• Work task
For each entry in the listing, produce an exact copy.

• Material for the task
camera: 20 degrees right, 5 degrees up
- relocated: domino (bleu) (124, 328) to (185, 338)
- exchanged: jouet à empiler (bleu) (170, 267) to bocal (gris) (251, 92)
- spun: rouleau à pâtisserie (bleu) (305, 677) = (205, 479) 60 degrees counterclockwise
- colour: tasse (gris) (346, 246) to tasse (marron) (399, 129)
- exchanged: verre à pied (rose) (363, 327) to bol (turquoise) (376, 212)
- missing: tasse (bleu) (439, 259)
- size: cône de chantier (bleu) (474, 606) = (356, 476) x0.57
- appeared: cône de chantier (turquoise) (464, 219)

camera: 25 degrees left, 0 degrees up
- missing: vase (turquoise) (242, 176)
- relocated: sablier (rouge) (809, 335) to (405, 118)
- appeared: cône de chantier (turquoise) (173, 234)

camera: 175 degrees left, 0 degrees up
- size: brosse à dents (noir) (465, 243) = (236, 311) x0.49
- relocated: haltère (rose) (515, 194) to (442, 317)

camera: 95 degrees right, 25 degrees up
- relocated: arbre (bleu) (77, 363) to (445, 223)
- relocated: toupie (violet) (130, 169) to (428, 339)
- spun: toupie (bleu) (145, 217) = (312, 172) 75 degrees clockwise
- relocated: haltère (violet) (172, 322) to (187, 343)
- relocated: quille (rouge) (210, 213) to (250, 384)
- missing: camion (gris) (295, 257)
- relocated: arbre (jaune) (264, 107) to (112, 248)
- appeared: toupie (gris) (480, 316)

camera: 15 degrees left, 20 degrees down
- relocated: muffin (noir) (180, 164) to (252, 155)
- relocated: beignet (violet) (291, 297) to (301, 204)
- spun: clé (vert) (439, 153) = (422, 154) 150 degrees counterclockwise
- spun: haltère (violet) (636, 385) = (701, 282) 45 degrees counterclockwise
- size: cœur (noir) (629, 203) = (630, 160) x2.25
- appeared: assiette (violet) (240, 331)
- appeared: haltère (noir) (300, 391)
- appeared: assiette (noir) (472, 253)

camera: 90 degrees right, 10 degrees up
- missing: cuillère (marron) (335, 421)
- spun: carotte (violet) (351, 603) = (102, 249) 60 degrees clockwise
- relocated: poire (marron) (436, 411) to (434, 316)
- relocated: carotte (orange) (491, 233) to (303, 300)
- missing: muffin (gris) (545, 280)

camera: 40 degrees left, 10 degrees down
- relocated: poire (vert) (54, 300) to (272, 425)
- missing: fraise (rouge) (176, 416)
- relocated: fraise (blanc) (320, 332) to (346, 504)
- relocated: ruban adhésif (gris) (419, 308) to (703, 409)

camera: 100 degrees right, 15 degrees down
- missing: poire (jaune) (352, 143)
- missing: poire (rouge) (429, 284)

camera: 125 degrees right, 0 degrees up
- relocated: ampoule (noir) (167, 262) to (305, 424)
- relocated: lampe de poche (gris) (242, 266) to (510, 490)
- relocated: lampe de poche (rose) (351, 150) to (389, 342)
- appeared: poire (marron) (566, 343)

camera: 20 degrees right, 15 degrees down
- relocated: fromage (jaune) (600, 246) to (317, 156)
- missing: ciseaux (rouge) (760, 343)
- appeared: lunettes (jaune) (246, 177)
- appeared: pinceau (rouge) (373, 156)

• Finished exercise
camera: 20 degrees right, 5 degrees up
- relocated: domino (bleu) (124, 328) to (185, 338)
- exchanged: jouet à empiler (bleu) (170, 267) to bocal (gris) (251, 92)
- spun: rouleau à pâtisserie (bleu) (305, 677) = (205, 479) 60 degrees counterclockwise
- colour: tasse (gris) (346, 246) to tasse (marron) (399, 129)
- exchanged: verre à pied (rose) (363, 327) to bol (turquoise) (376, 212)
- missing: tasse (bleu) (439, 259)
- size: cône de chantier (bleu) (474, 606) = (356, 476) x0.57
- appeared: cône de chantier (turquoise) (464, 219)

camera: 25 degrees left, 0 degrees up
- missing: vase (turquoise) (242, 176)
- relocated: sablier (rouge) (809, 335) to (405, 118)
- appeared: cône de chantier (turquoise) (173, 234)

camera: 175 degrees left, 0 degrees up
- size: brosse à dents (noir) (465, 243) = (236, 311) x0.49
- relocated: haltère (rose) (515, 194) to (442, 317)

camera: 95 degrees right, 25 degrees up
- relocated: arbre (bleu) (77, 363) to (445, 223)
- relocated: toupie (violet) (130, 169) to (428, 339)
- spun: toupie (bleu) (145, 217) = (312, 172) 75 degrees clockwise
- relocated: haltère (violet) (172, 322) to (187, 343)
- relocated: quille (rouge) (210, 213) to (250, 384)
- missing: camion (gris) (295, 257)
- relocated: arbre (jaune) (264, 107) to (112, 248)
- appeared: toupie (gris) (480, 316)

camera: 15 degrees left, 20 degrees down
- relocated: muffin (noir) (180, 164) to (252, 155)
- relocated: beignet (violet) (291, 297) to (301, 204)
- spun: clé (vert) (439, 153) = (422, 154) 150 degrees counterclockwise
- spun: haltère (violet) (636, 385) = (701, 282) 45 degrees counterclockwise
- size: cœur (noir) (629, 203) = (630, 160) x2.25
- appeared: assiette (violet) (240, 331)
- appeared: haltère (noir) (300, 391)
- appeared: assiette (noir) (472, 253)

camera: 90 degrees right, 10 degrees up
- missing: cuillère (marron) (335, 421)
- spun: carotte (violet) (351, 603) = (102, 249) 60 degrees clockwise
- relocated: poire (marron) (436, 411) to (434, 316)
- relocated: carotte (orange) (491, 233) to (303, 300)
- missing: muffin (gris) (545, 280)

camera: 40 degrees left, 10 degrees down
- relocated: poire (vert) (54, 300) to (272, 425)
- missing: fraise (rouge) (176, 416)
- relocated: fraise (blanc) (320, 332) to (346, 504)
- relocated: ruban adhésif (gris) (419, 308) to (703, 409)

camera: 100 degrees right, 15 degrees down
- missing: poire (jaune) (352, 143)
- missing: poire (rouge) (429, 284)

camera: 125 degrees right, 0 degrees up
- relocated: ampoule (noir) (167, 262) to (305, 424)
- relocated: lampe de poche (gris) (242, 266) to (510, 490)
- relocated: lampe de poche (rose) (351, 150) to (389, 342)
- appeared: poire (marron) (566, 343)

camera: 20 degrees right, 15 degrees down
- relocated: fromage (jaune) (600, 246) to (317, 156)
- missing: ciseaux (rouge) (760, 343)
- appeared: lunettes (jaune) (246, 177)
- appeared: pinceau (rouge) (373, 156)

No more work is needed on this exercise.